Directions for this task »
Reproduce the records below exactly; the images should not appear.

Scene image comparisons
········

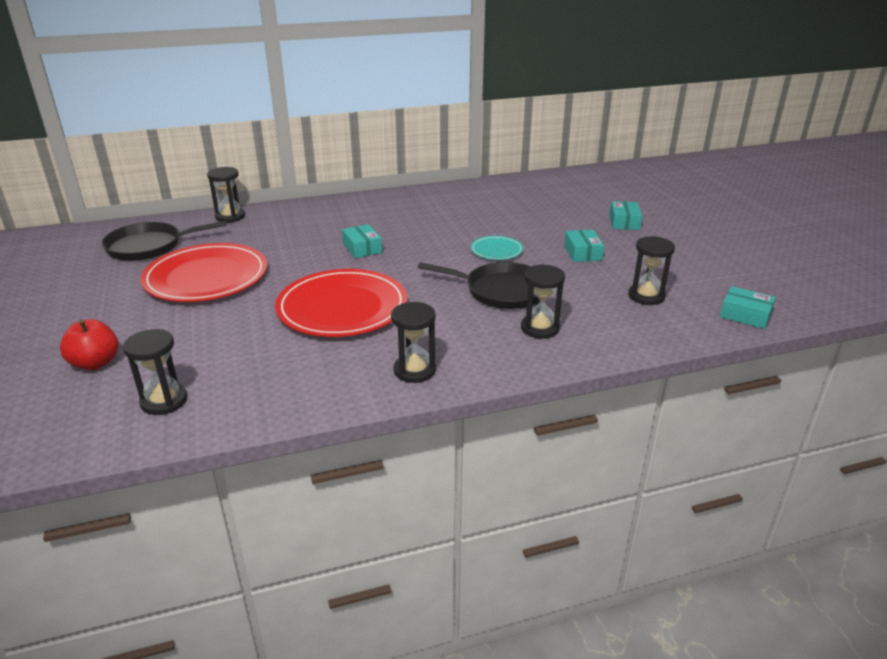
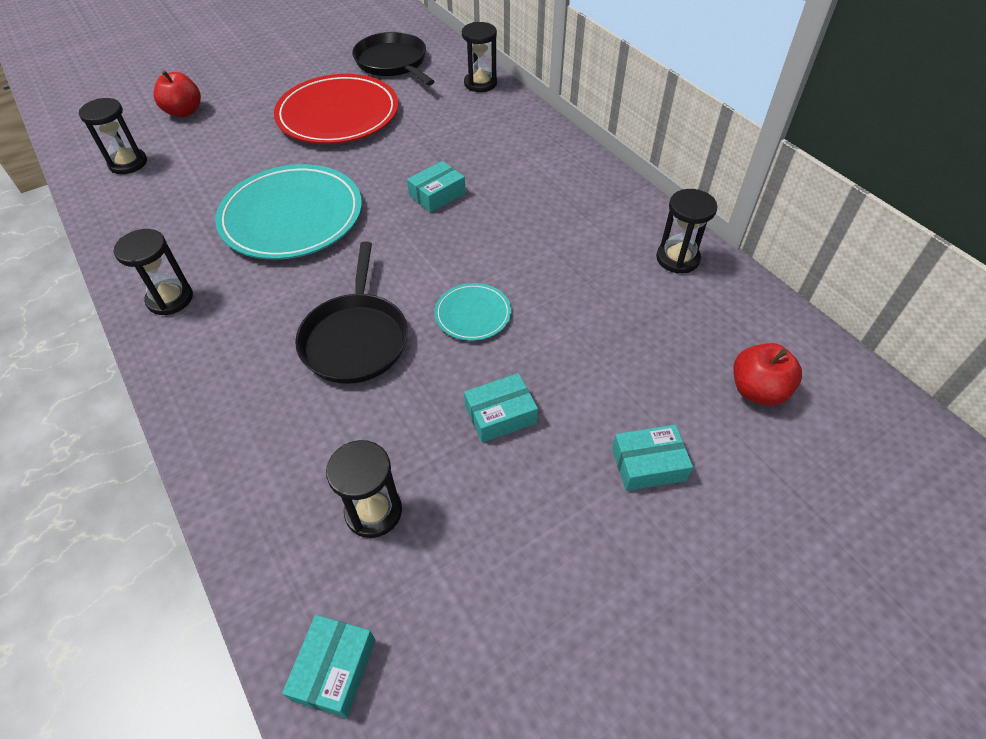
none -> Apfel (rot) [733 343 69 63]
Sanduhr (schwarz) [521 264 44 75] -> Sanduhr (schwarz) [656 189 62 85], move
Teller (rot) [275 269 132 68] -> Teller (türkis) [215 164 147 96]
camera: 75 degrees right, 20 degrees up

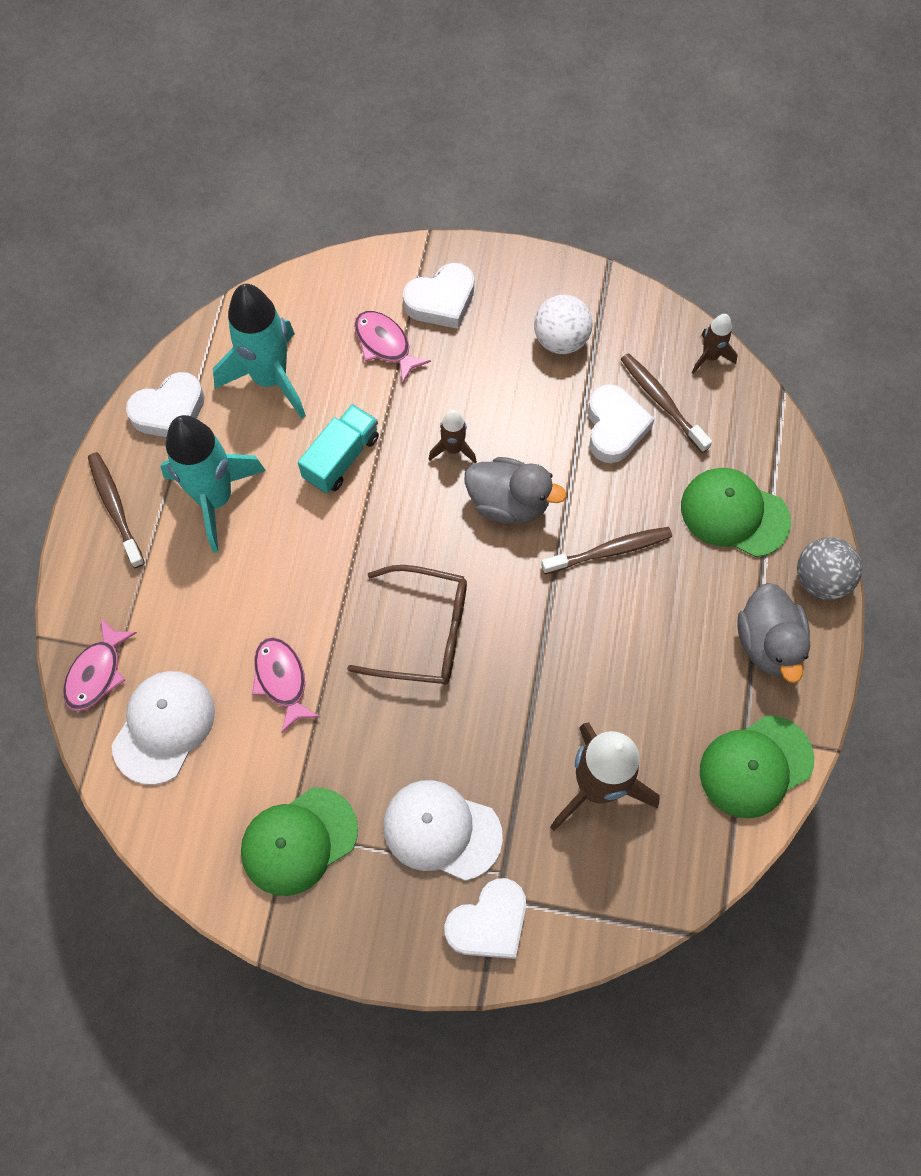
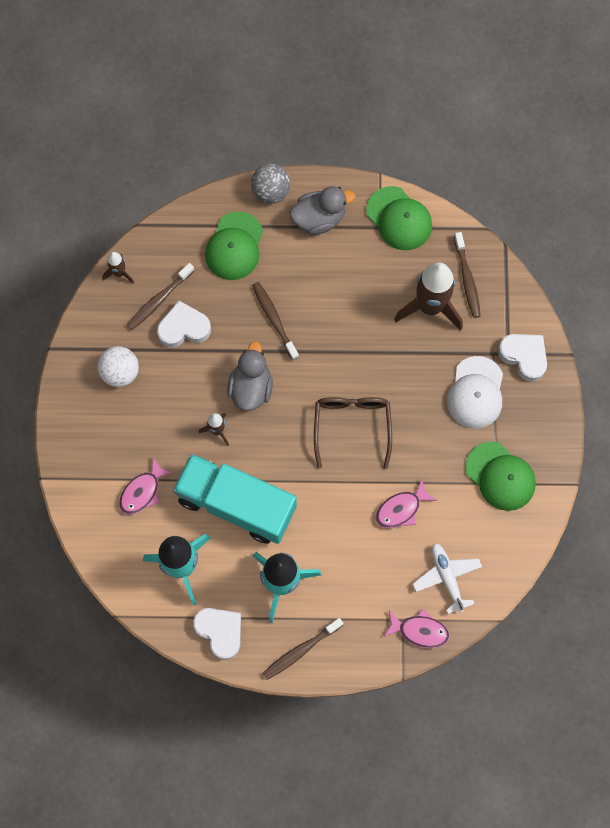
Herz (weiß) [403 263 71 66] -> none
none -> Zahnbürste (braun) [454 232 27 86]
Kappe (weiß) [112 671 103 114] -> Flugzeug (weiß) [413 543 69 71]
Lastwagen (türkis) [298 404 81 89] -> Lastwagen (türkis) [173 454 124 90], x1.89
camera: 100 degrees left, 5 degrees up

········

Exercise output »
none -> Apfel (rot) [733 343 69 63]
Sanduhr (schwarz) [521 264 44 75] -> Sanduhr (schwarz) [656 189 62 85], move
Teller (rot) [275 269 132 68] -> Teller (türkis) [215 164 147 96]
camera: 75 degrees right, 20 degrees up

Herz (weiß) [403 263 71 66] -> none
none -> Zahnbürste (braun) [454 232 27 86]
Kappe (weiß) [112 671 103 114] -> Flugzeug (weiß) [413 543 69 71]
Lastwagen (türkis) [298 404 81 89] -> Lastwagen (türkis) [173 454 124 90], x1.89
camera: 100 degrees left, 5 degrees up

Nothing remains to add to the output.